Work item: Please print every record below exactly as it appears, but leave out the pictures.

Data to examine:

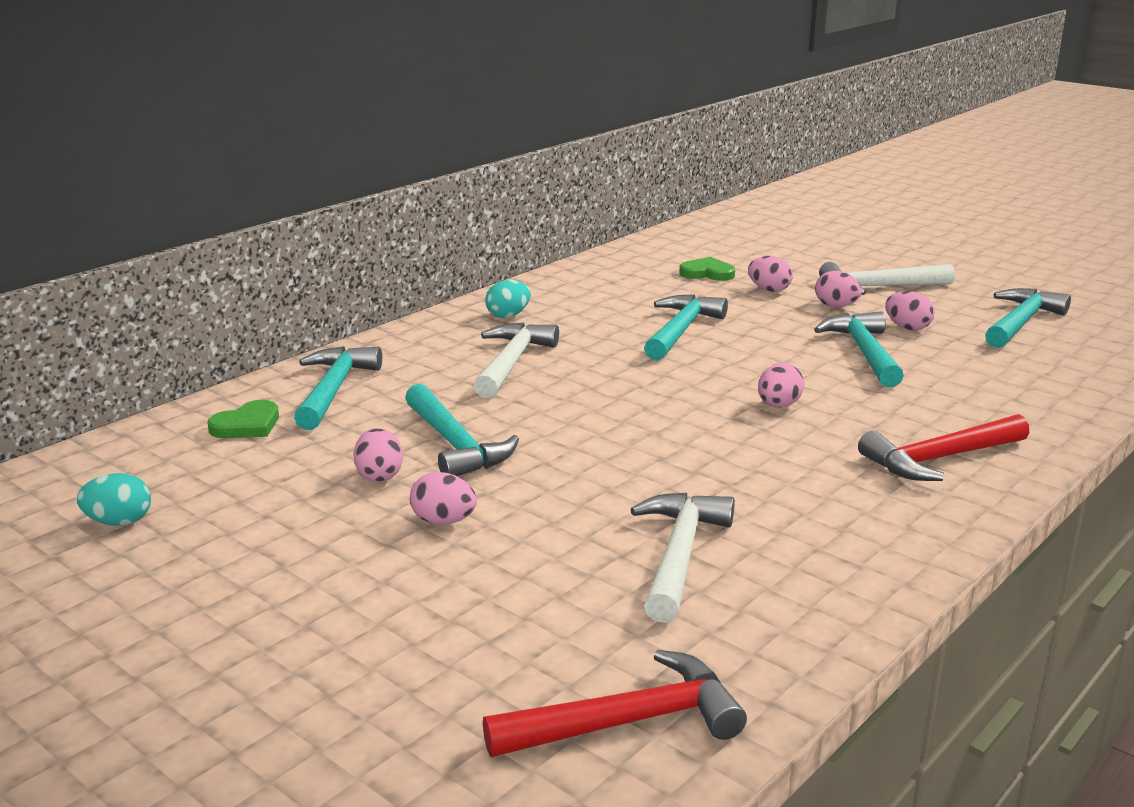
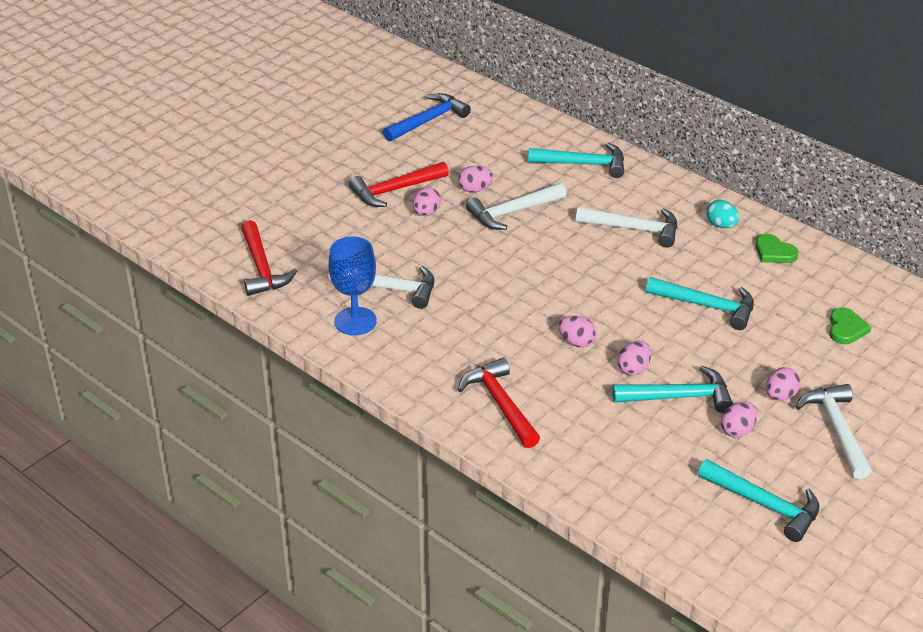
camera: 90 degrees right, 15 degrees up
(119, 522) = (428, 120): turquoise egg -> blue hammer
(247, 425) = (533, 141): green heart -> green heart (774, 252)
(359, 556) = (394, 190): none -> red hammer
(455, 445) = (512, 212): turquoise hammer -> white hammer
(769, 290) = (812, 361): pink egg -> pink egg (633, 369)
(785, 590) = (355, 321): none -> blue goblet

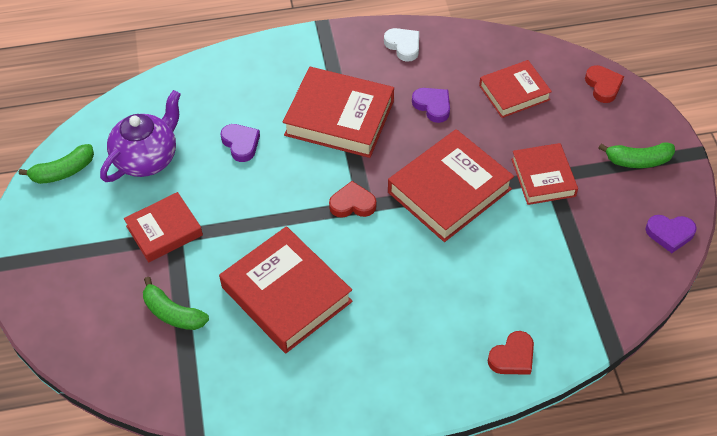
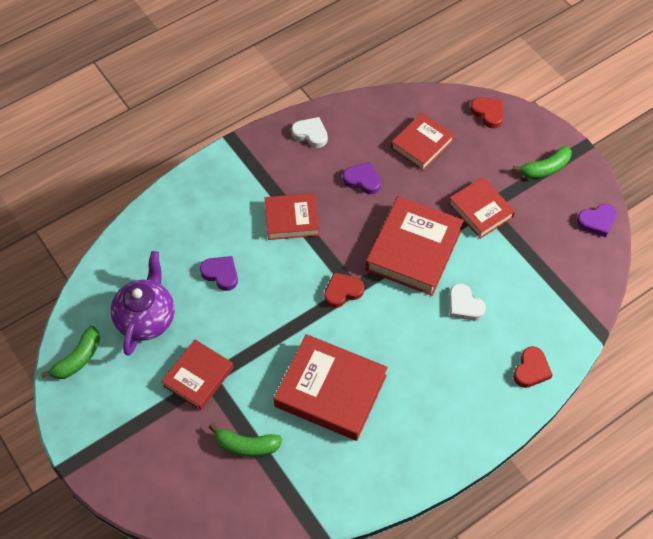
camera: 25 degrees left, 5 degrees up
(339, 118) = (291, 219): red book -> red book, size x0.62
(474, 264) = (464, 305): none -> white heart

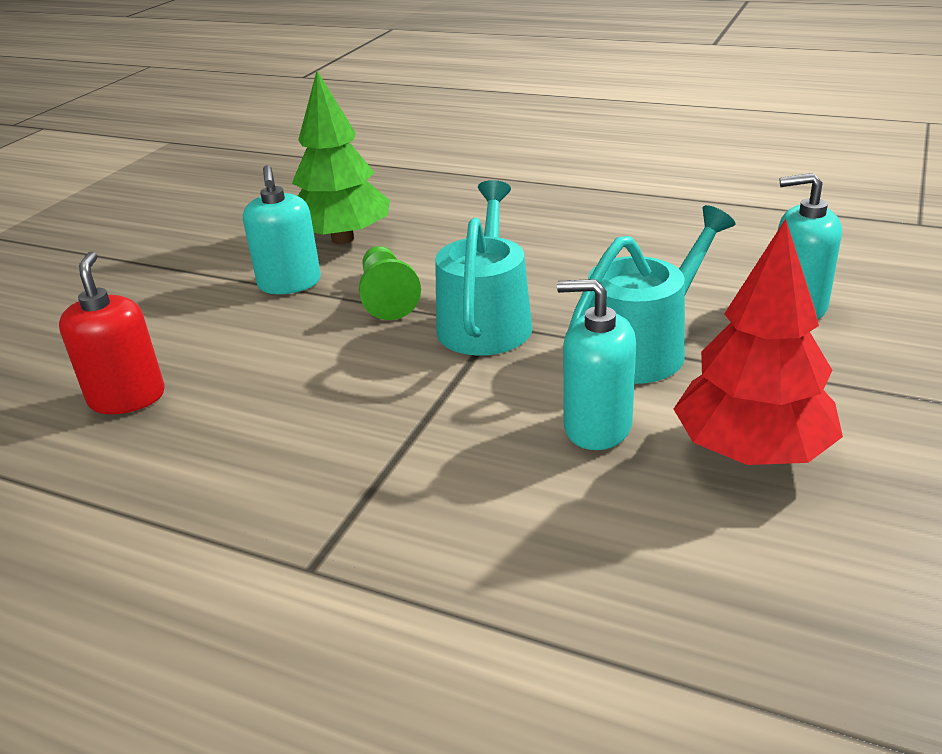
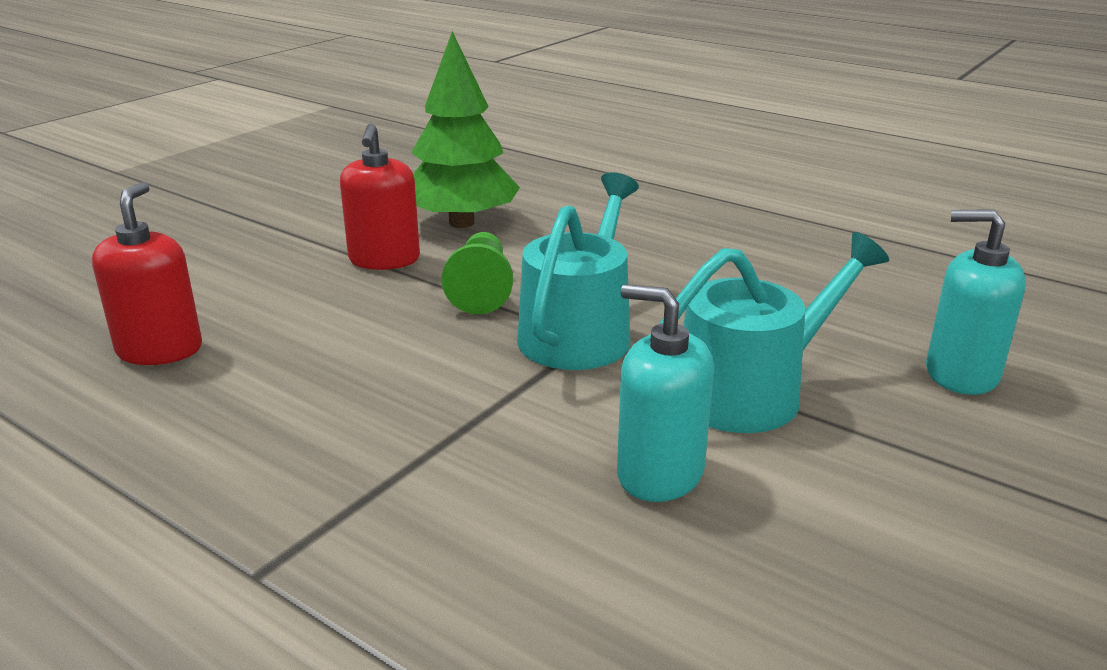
camera: 10 degrees right, 5 degrees down
(289, 283) = (384, 260): turquoise soap dispenser -> red soap dispenser
(751, 451) = (842, 539): red tree -> none

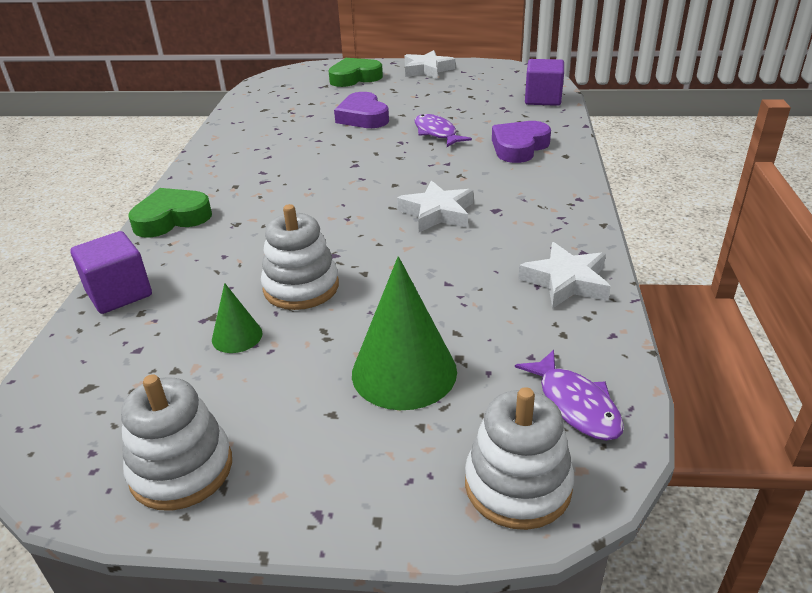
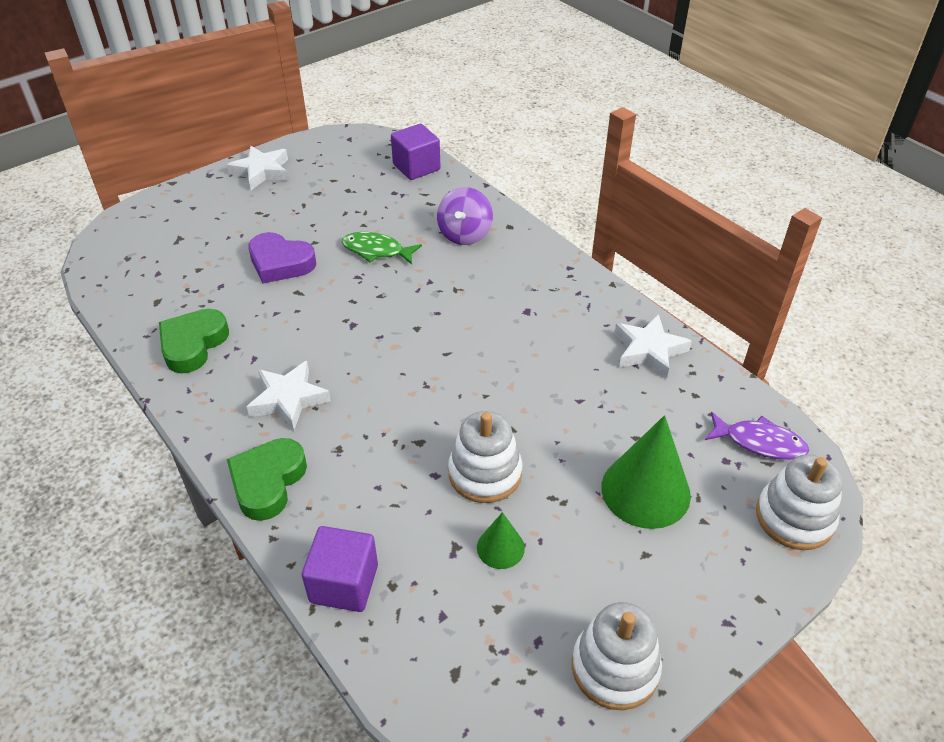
camera: 45 degrees left, 10 degrees up
(355, 78) = (198, 213): green heart -> green heart (193, 344)
(436, 133) = (376, 251): purple fish -> green fish
(437, 213) = (489, 339): white star -> white star (288, 399)
(519, 147) = (465, 234): purple heart -> purple spinning top

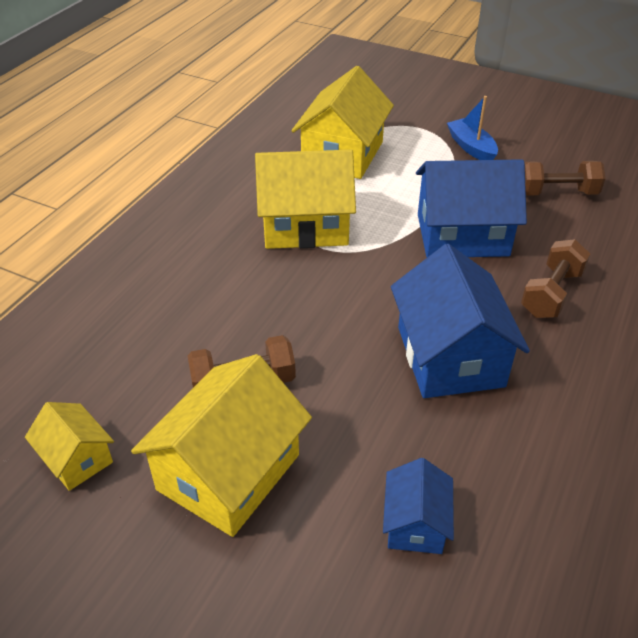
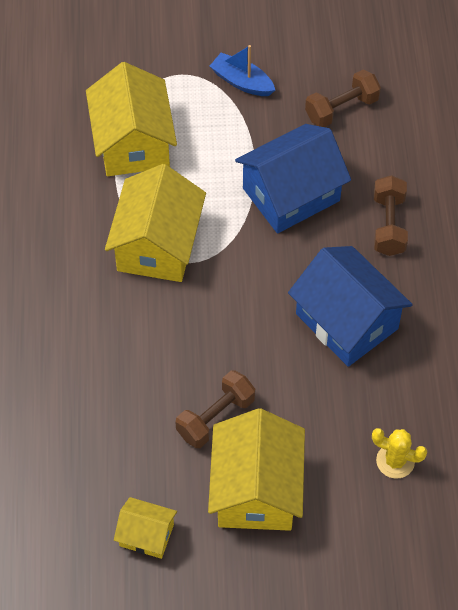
camera: 30 degrees left, 15 degrees up
(305, 225) = (157, 245): yellow house -> yellow house turned 45 degrees counterclockwise
(415, 523) = (395, 461): blue house -> yellow cactus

Expected output:
camera: 90 degrees right, 15 degrees up
(119, 522) = (428, 120): turquoise egg -> blue hammer
(247, 425) = (533, 141): green heart -> green heart (774, 252)
(359, 556) = (394, 190): none -> red hammer
(455, 445) = (512, 212): turquoise hammer -> white hammer
(769, 290) = (812, 361): pink egg -> pink egg (633, 369)
(785, 590) = (355, 321): none -> blue goblet

camera: 25 degrees left, 5 degrees up
(339, 118) = (291, 219): red book -> red book, size x0.62
(474, 264) = (464, 305): none -> white heart

camera: 10 degrees right, 5 degrees down
(289, 283) = (384, 260): turquoise soap dispenser -> red soap dispenser
(751, 451) = (842, 539): red tree -> none

camera: 45 degrees left, 10 degrees up
(355, 78) = (198, 213): green heart -> green heart (193, 344)
(436, 133) = (376, 251): purple fish -> green fish
(437, 213) = (489, 339): white star -> white star (288, 399)
(519, 147) = (465, 234): purple heart -> purple spinning top

camera: 30 degrees left, 15 degrees up
(305, 225) = (157, 245): yellow house -> yellow house turned 45 degrees counterclockwise
(415, 523) = (395, 461): blue house -> yellow cactus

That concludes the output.